THE PROBLEM: Could you transcribe all of the data exactly and skip any pictures?

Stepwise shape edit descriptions
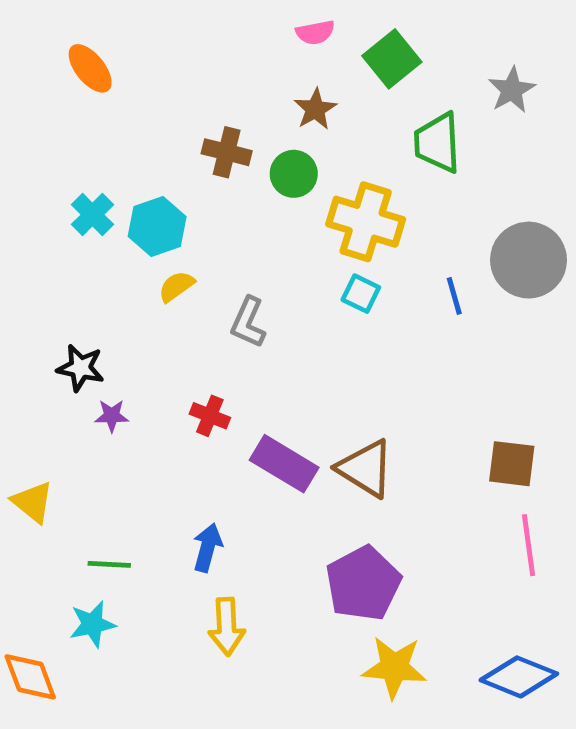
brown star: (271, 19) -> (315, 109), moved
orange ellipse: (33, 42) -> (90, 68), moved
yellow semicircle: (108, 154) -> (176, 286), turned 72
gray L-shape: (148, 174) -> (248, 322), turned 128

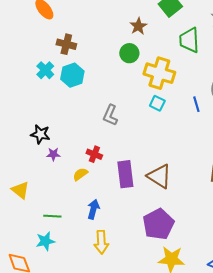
brown cross: (227, 152) -> (66, 44), moved
yellow semicircle: (176, 286) -> (80, 174), moved
purple rectangle: (284, 464) -> (125, 174), turned 52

OUTPUT:
brown star: (271, 19) -> (315, 109), moved
orange ellipse: (33, 42) -> (90, 68), moved
yellow semicircle: (108, 154) -> (176, 286), turned 72
gray L-shape: (148, 174) -> (248, 322), turned 128

brown cross: (227, 152) -> (66, 44), moved
yellow semicircle: (176, 286) -> (80, 174), moved
purple rectangle: (284, 464) -> (125, 174), turned 52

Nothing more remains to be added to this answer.